§ **Activity**
An exact copy of every record below is needed, with the pictures left out.

§ **Record excerpts**
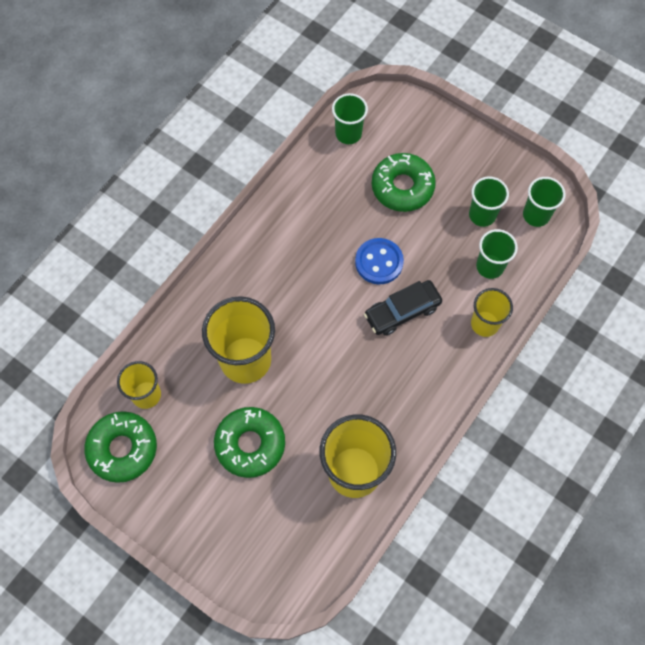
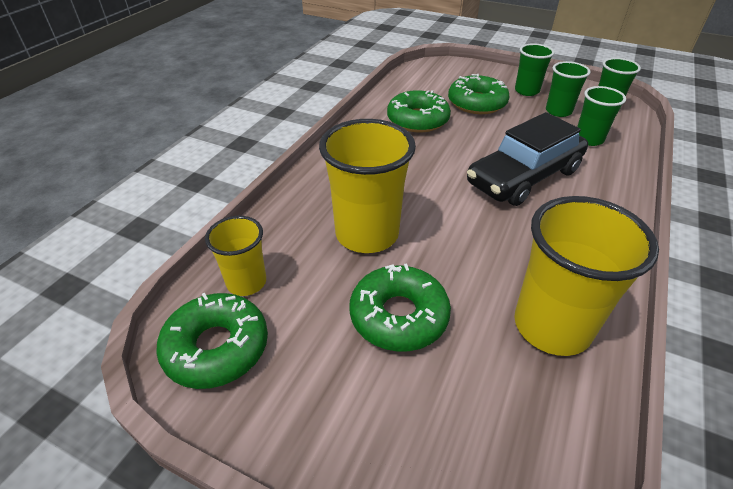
camera: 10 degrees left, 25 degrees down
green cup [332,93,368,144] -> green cup moved to [515,43,555,96]
blue button [355,238,404,285] -> none
black car [364,280,442,336] -> black car [467,112,588,206], size x1.57
yellow cup [471,288,513,337] -> none
none -> green donut [387,90,451,132]

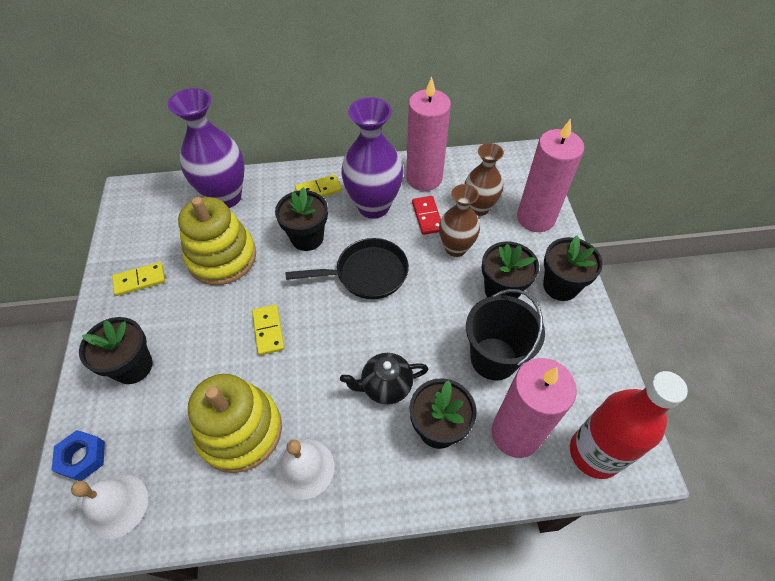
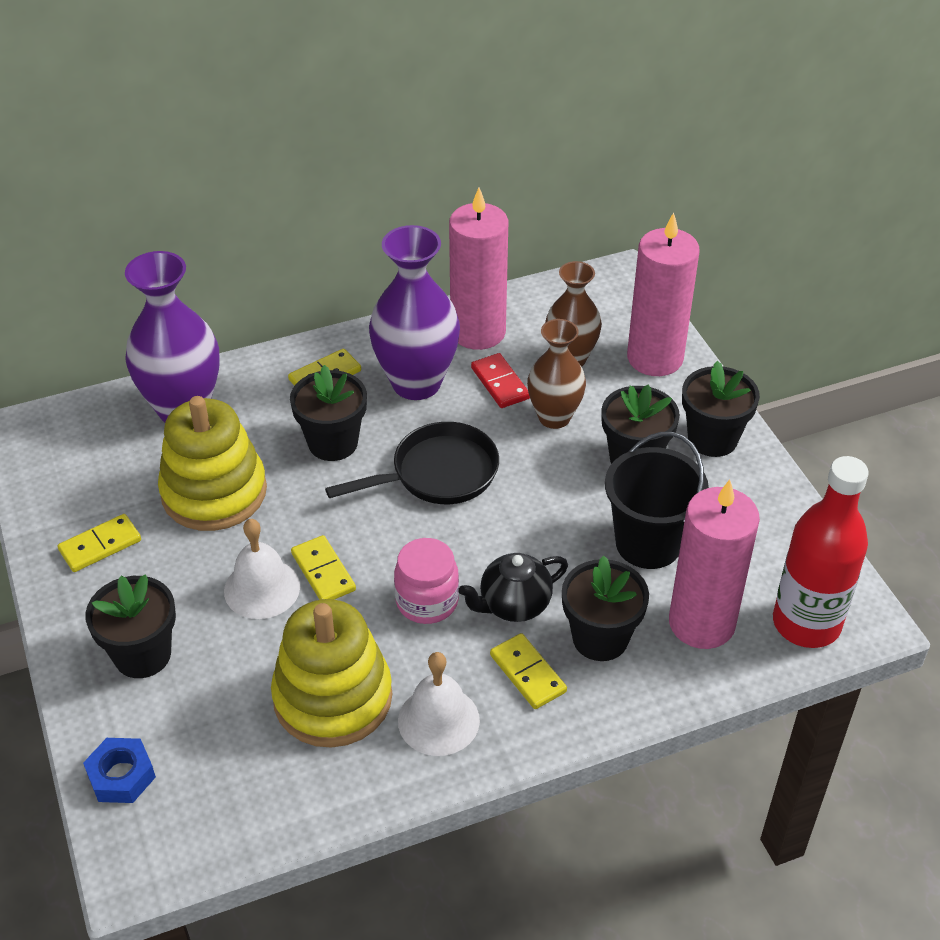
camera: 15 degrees left, 10 degrees down
white bell [71,475,148,540] -> white bell moved to [224,519,300,619]
none -> pink jar [394,538,459,624]
none -> yellow domino [490,633,567,709]

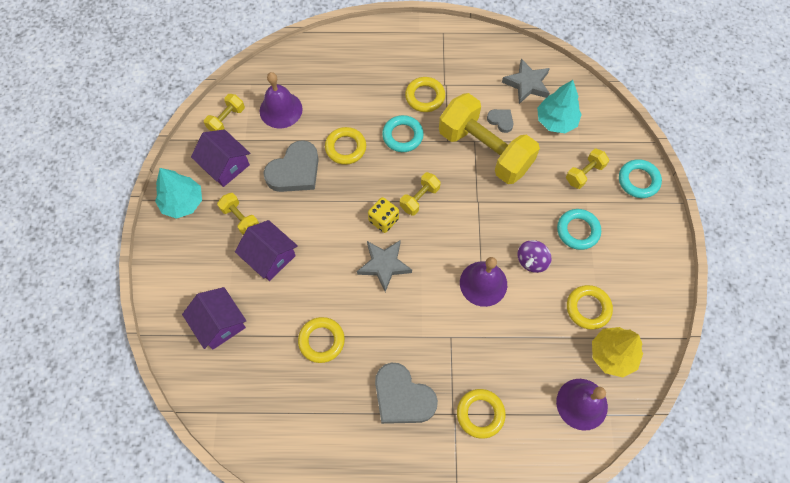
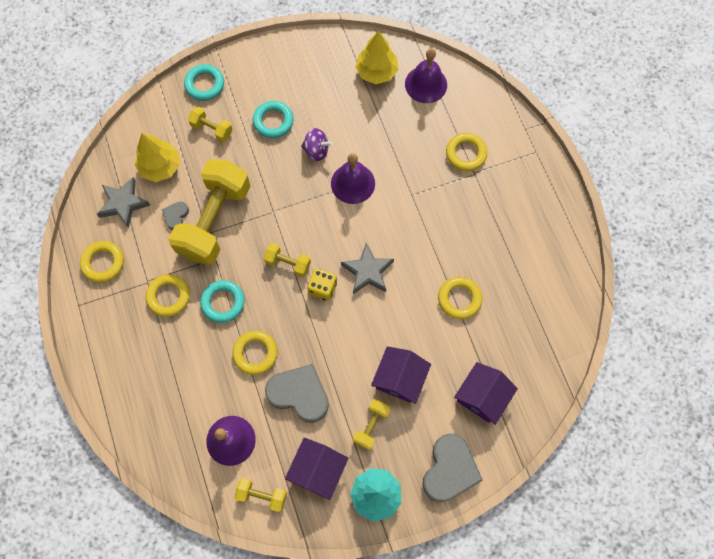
camera: 110 degrees left, 5 degrees up
grey heart [375,363,438,424] -> grey heart moved to [423,433,483,502]
turquoise tree [537,80,582,133] -> yellow tree [135,133,180,182]
yellow ring [567,285,613,330] -> yellow ring moved to [80,241,124,283]

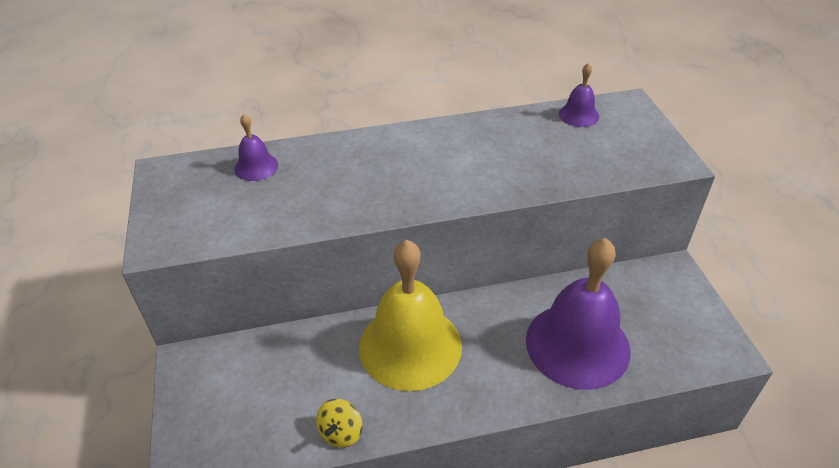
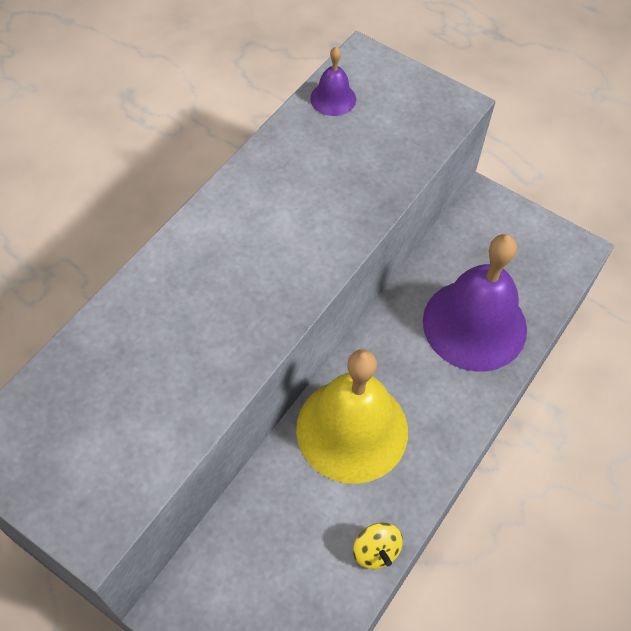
camera: 45 degrees left, 15 degrees up
purple bell [234,114,278,181] -> none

§ **Response to this exercise**
camera: 10 degrees left, 25 degrees down
green cup [332,93,368,144] -> green cup moved to [515,43,555,96]
blue button [355,238,404,285] -> none
black car [364,280,442,336] -> black car [467,112,588,206], size x1.57
yellow cup [471,288,513,337] -> none
none -> green donut [387,90,451,132]

camera: 15 degrees left, 10 degrees down
white bell [71,475,148,540] -> white bell moved to [224,519,300,619]
none -> pink jar [394,538,459,624]
none -> yellow domino [490,633,567,709]

camera: 110 degrees left, 5 degrees up
grey heart [375,363,438,424] -> grey heart moved to [423,433,483,502]
turquoise tree [537,80,582,133] -> yellow tree [135,133,180,182]
yellow ring [567,285,613,330] -> yellow ring moved to [80,241,124,283]

camera: 45 degrees left, 15 degrees up
purple bell [234,114,278,181] -> none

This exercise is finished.